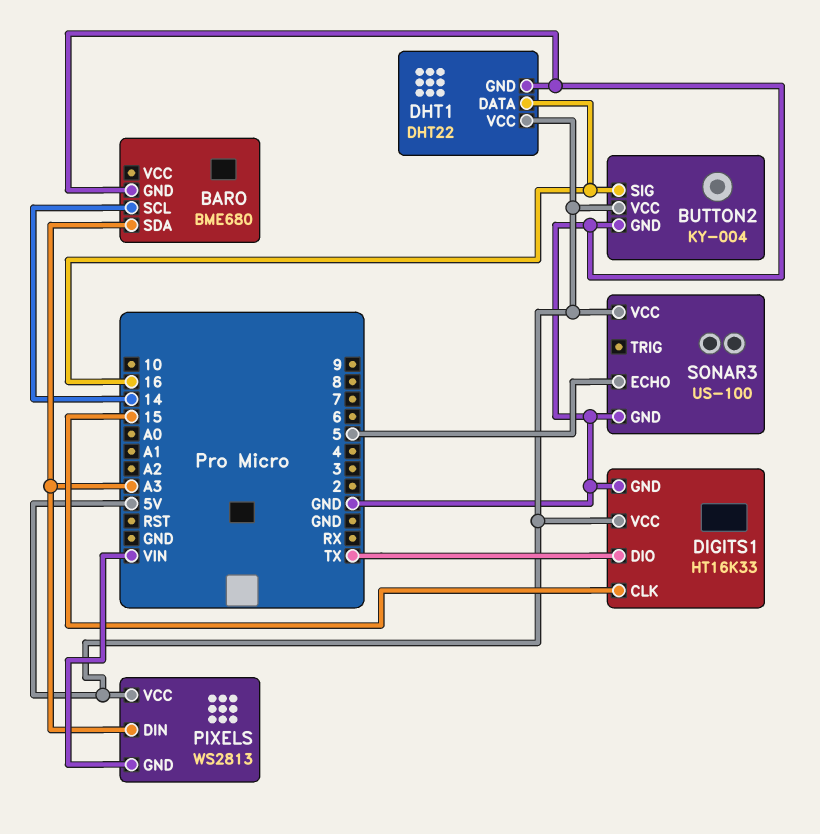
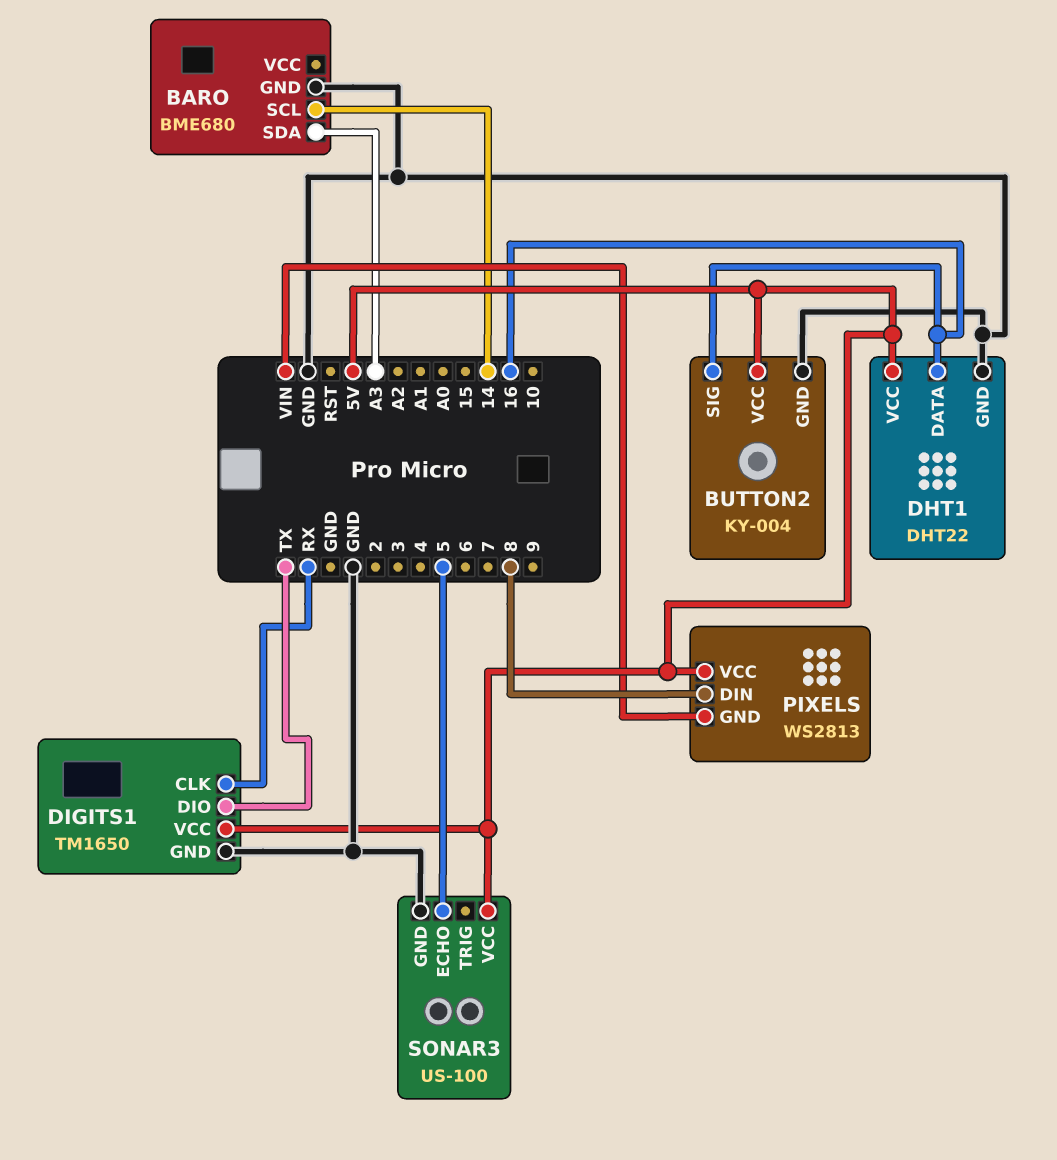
DIGITS1: HT16K33 -> TM1650
DIGITS1 pin CLK: 15 -> RX
PIXELS pin DIN: A3 -> 8

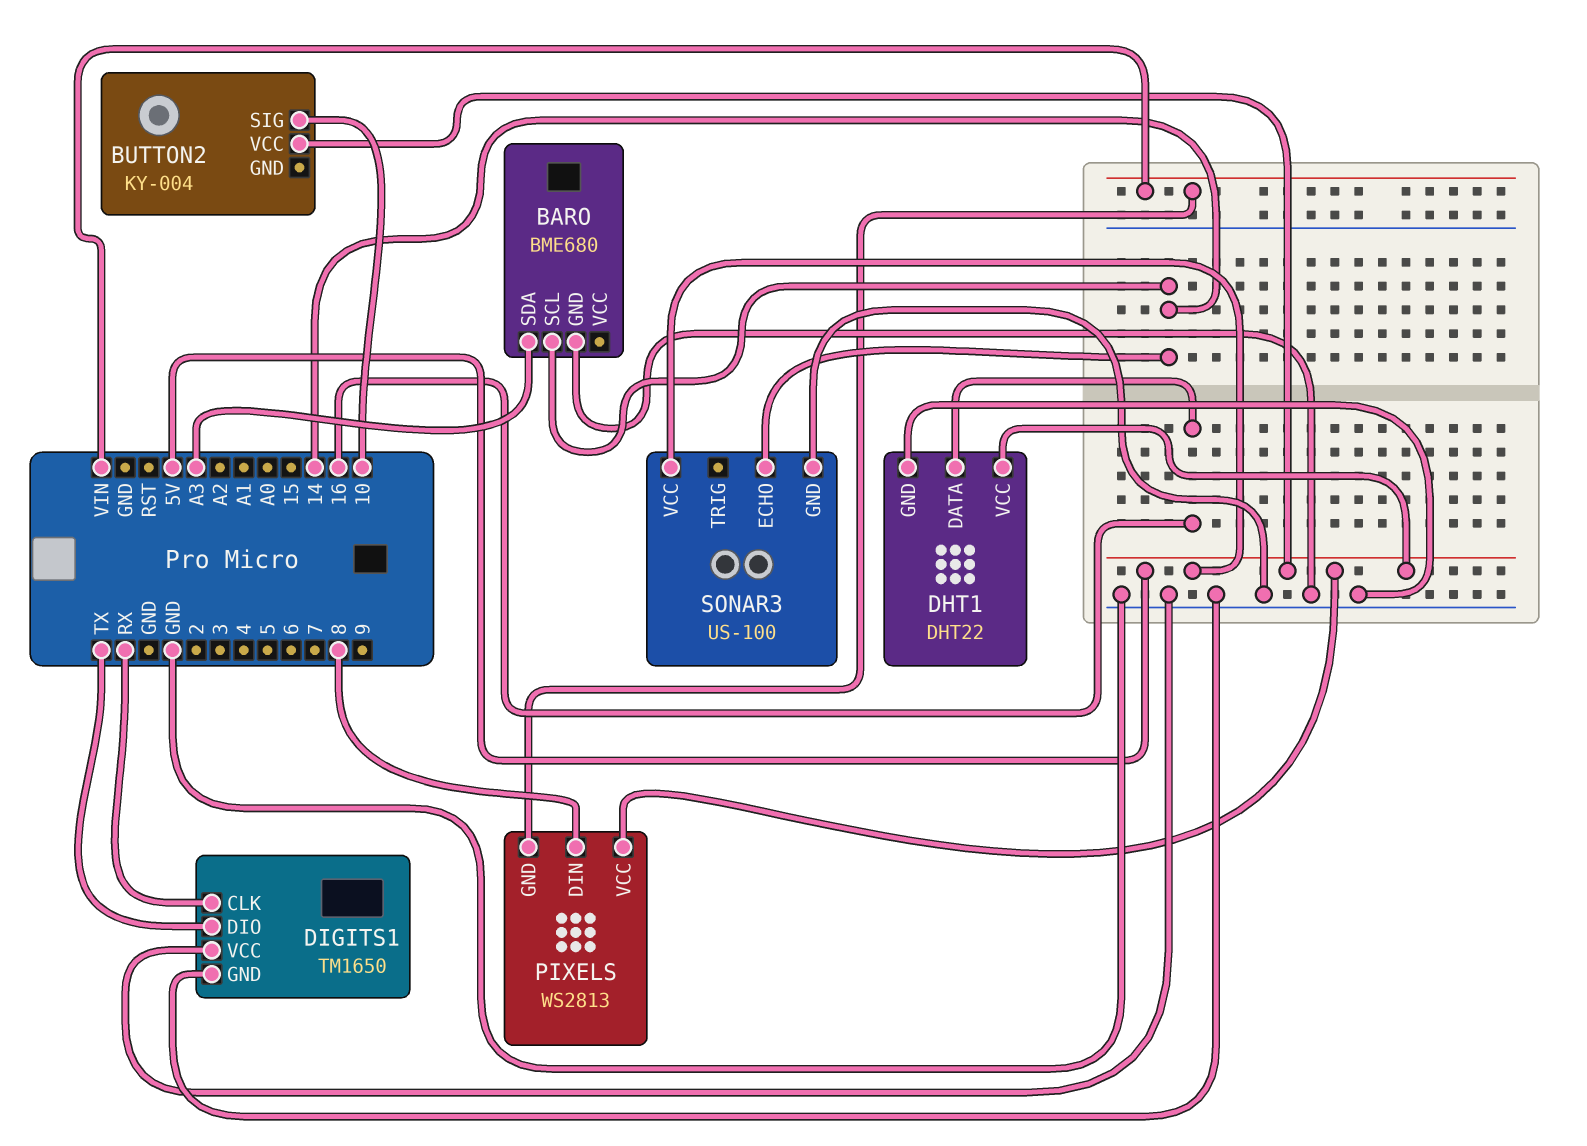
BUTTON2 pin GND: GND -> none
BUTTON2 pin SIG: 16 -> 10
DIGITS1 pin VCC: 5V -> GND
SONAR3 pin ECHO: 5 -> 14

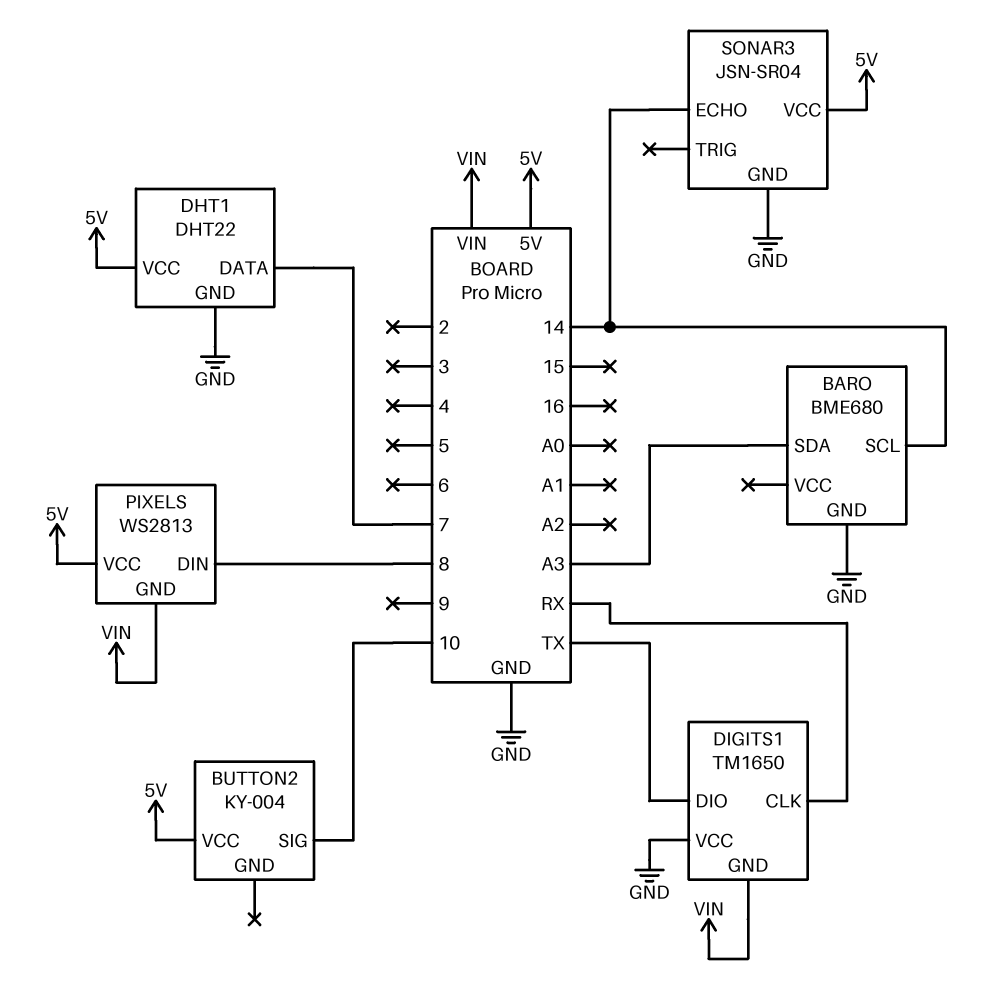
DHT1 pin DATA: 16 -> 7
DIGITS1 pin GND: GND -> VIN
SONAR3: US-100 -> JSN-SR04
----
Would you return the whole listing above exactly as written, skipping any image?

Answer to the exercise »
DIGITS1: HT16K33 -> TM1650
DIGITS1 pin CLK: 15 -> RX
PIXELS pin DIN: A3 -> 8

BUTTON2 pin GND: GND -> none
BUTTON2 pin SIG: 16 -> 10
DIGITS1 pin VCC: 5V -> GND
SONAR3 pin ECHO: 5 -> 14

DHT1 pin DATA: 16 -> 7
DIGITS1 pin GND: GND -> VIN
SONAR3: US-100 -> JSN-SR04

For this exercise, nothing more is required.